• Requirement
Copy everything in the listing below, from the line containing "This is a 0.2 m/px" down to the line containing "road 1 (unclassified): [(511,482),(253,412)]", requests included. Multiply each x and y coordinate in the answers by 0.55 and round to the nearest whole number, with halves rounded up.

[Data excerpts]
---*---
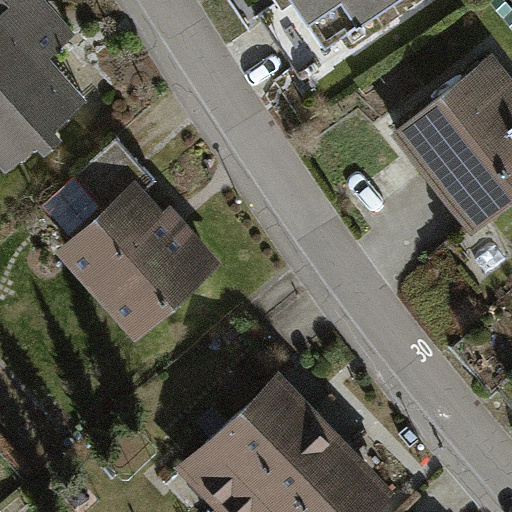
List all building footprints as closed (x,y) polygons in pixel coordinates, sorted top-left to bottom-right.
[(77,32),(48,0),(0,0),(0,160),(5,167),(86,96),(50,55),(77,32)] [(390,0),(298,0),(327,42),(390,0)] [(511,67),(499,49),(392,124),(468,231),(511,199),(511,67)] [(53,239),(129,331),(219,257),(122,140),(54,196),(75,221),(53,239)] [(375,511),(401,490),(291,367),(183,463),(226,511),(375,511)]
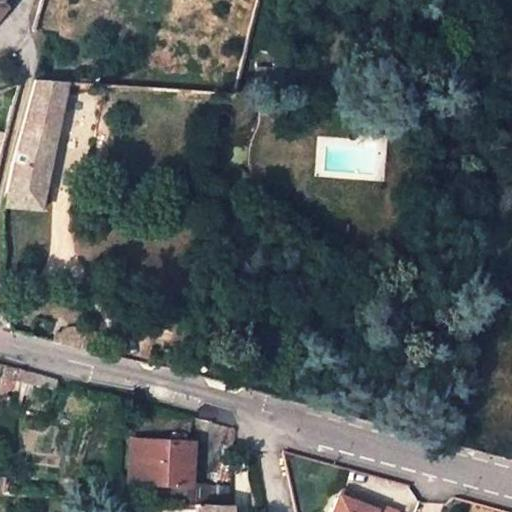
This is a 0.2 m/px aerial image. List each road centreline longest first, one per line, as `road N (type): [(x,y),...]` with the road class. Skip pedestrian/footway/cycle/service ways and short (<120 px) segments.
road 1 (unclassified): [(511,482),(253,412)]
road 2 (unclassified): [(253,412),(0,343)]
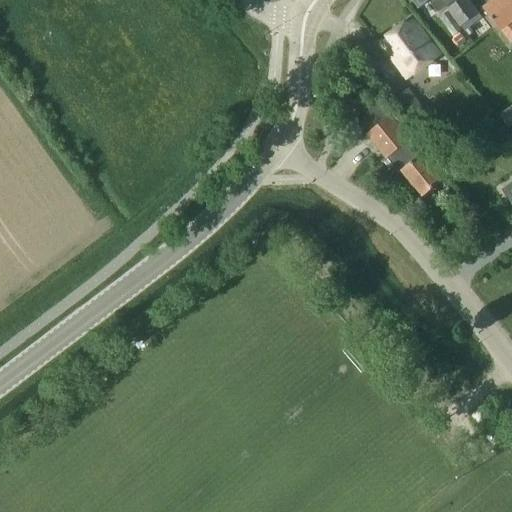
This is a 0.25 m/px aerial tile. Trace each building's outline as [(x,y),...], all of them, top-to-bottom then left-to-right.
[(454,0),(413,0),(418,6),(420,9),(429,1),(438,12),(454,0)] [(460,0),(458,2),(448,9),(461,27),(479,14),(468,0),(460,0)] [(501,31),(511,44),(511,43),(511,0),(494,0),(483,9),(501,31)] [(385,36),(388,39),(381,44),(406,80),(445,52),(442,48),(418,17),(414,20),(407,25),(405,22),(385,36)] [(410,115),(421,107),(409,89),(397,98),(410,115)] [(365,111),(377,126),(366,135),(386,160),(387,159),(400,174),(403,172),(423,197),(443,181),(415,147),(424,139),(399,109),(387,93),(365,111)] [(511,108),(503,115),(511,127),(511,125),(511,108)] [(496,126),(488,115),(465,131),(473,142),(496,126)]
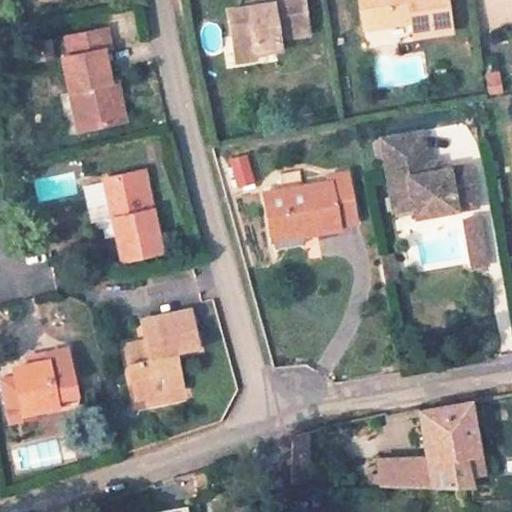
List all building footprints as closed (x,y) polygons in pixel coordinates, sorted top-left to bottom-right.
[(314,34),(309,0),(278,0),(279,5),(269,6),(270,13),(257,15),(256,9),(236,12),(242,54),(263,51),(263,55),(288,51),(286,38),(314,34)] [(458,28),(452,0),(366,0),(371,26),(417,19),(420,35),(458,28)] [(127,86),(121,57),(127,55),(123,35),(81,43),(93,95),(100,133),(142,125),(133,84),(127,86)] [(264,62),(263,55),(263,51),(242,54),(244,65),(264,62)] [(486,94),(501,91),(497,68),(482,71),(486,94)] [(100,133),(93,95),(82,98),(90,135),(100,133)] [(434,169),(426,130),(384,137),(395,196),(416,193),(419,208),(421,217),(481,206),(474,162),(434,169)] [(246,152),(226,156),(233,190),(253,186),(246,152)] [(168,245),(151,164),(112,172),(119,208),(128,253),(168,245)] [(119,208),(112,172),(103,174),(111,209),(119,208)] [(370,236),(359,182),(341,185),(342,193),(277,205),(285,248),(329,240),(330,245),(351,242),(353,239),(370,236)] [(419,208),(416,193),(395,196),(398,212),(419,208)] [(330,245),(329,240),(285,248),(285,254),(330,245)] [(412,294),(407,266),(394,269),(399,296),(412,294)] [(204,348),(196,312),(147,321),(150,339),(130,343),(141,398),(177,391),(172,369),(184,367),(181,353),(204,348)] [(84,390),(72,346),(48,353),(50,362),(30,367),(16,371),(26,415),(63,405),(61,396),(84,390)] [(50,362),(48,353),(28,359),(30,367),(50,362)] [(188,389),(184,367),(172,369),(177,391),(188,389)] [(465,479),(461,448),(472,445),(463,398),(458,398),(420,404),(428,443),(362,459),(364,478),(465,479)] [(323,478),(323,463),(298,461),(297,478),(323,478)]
---*---
• Reply to the task
This is a 0.2 m/px aerial image. List each road centreline longest first, one per line, as `road N (type): [(x,y),...]` with the road class. Skip pedestrian/footway/cycle/service ways and short (<120 px) segments.
road 1 (unclassified): [(281,265),(139,227)]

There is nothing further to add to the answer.